Would you please copy the part of the material below that opens with the line containing "(352, 142) = (222, 197): purple" and closes with the line containing "(447, 465) = (587, 485): purple"? Copy it exactly, and only it.

━━━━━ Material to process

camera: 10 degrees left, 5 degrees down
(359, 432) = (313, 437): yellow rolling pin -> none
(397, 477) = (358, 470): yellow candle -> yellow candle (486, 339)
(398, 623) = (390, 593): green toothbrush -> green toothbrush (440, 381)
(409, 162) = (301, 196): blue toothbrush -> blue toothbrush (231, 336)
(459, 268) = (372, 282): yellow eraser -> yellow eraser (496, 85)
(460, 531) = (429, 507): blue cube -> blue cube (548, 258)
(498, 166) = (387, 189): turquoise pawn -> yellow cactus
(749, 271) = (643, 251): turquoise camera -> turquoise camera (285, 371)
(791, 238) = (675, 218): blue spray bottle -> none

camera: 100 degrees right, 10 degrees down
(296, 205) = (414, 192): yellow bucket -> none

━━━━━━━━━━
━━━━━ Material to process

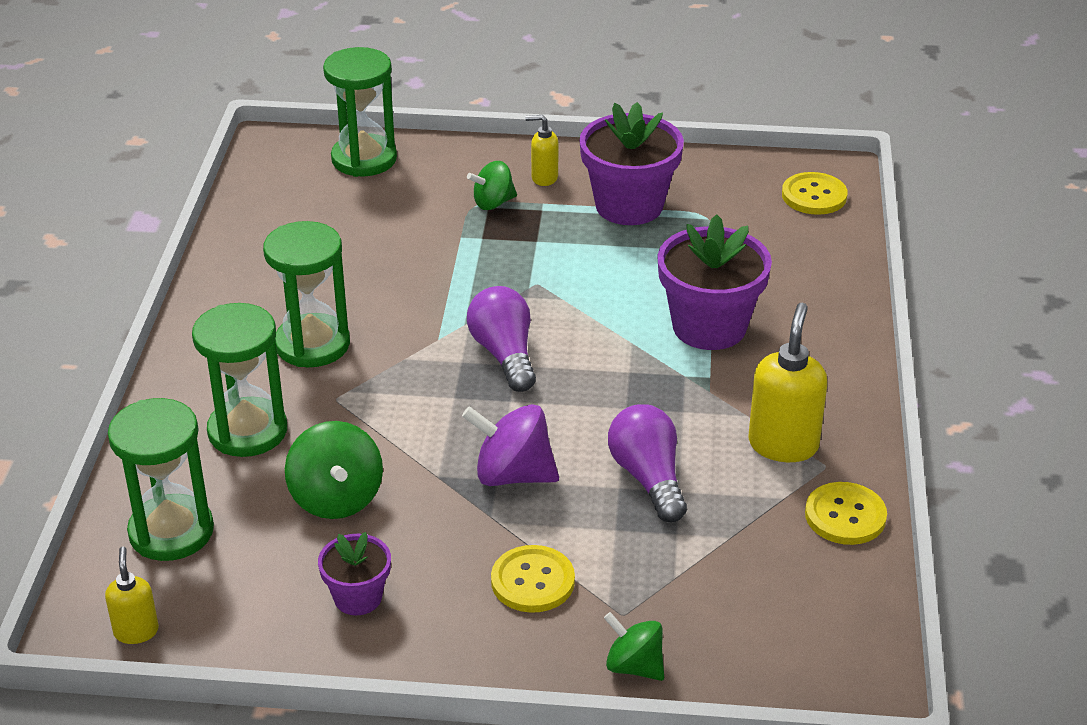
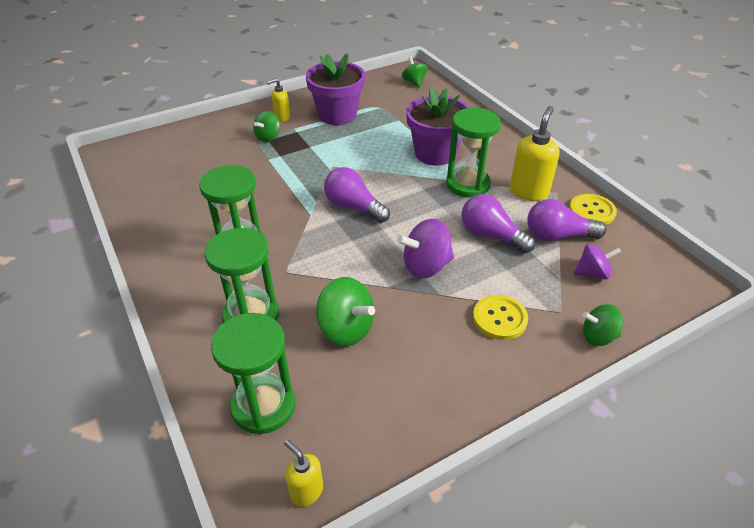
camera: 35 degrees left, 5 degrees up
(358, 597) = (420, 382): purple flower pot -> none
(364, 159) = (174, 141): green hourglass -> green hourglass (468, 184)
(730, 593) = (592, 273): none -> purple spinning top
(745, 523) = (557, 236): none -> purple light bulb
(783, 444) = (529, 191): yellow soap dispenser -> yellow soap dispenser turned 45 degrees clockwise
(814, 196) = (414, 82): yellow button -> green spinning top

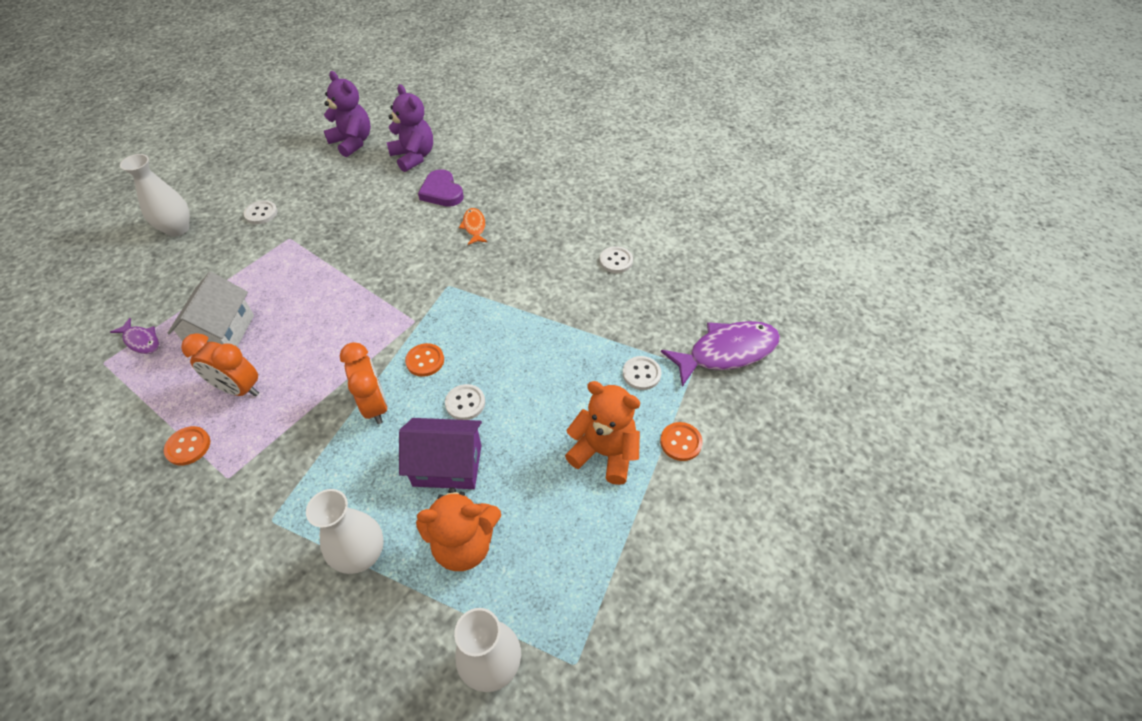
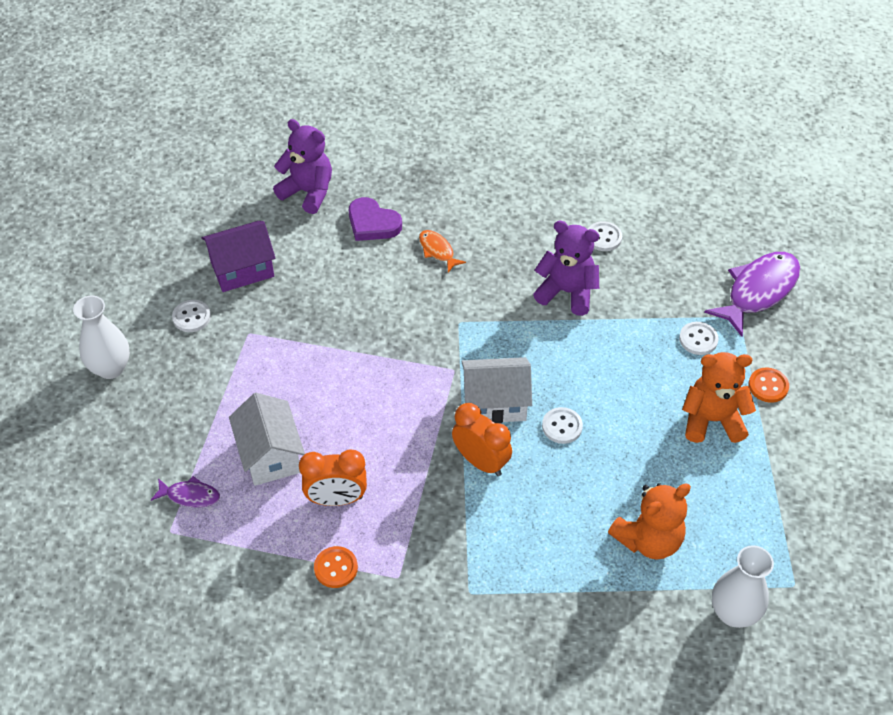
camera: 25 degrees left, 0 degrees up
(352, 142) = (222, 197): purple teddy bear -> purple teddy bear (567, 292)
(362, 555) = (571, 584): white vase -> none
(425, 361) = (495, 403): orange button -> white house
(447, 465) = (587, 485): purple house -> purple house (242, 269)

━━━━━━━━━━
━━━━━ Material to process

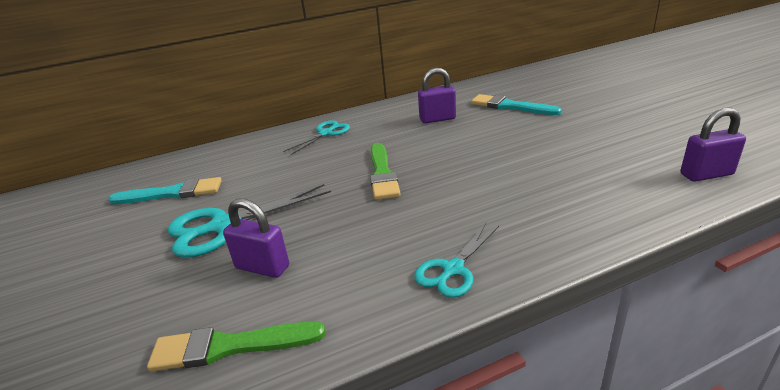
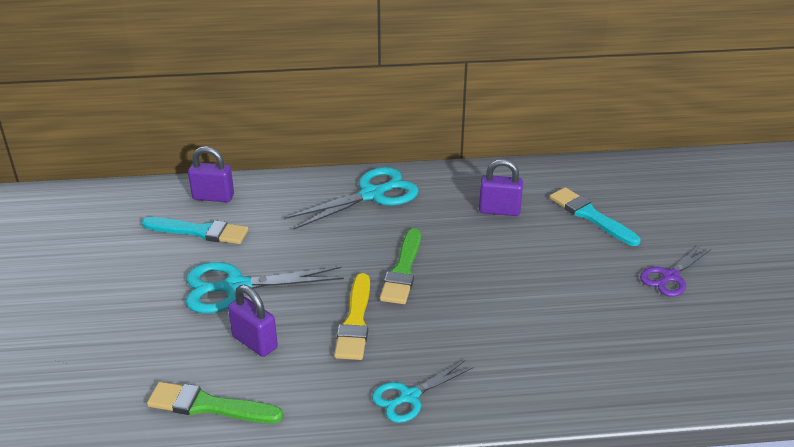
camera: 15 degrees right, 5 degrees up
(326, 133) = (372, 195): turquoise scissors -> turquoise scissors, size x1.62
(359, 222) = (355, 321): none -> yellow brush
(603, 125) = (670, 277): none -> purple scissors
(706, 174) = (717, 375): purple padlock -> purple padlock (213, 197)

━━━━━━━━━━

Solution for this problem:
(352, 142) = (222, 197): purple teddy bear -> purple teddy bear (567, 292)
(362, 555) = (571, 584): white vase -> none
(425, 361) = (495, 403): orange button -> white house
(447, 465) = (587, 485): purple house -> purple house (242, 269)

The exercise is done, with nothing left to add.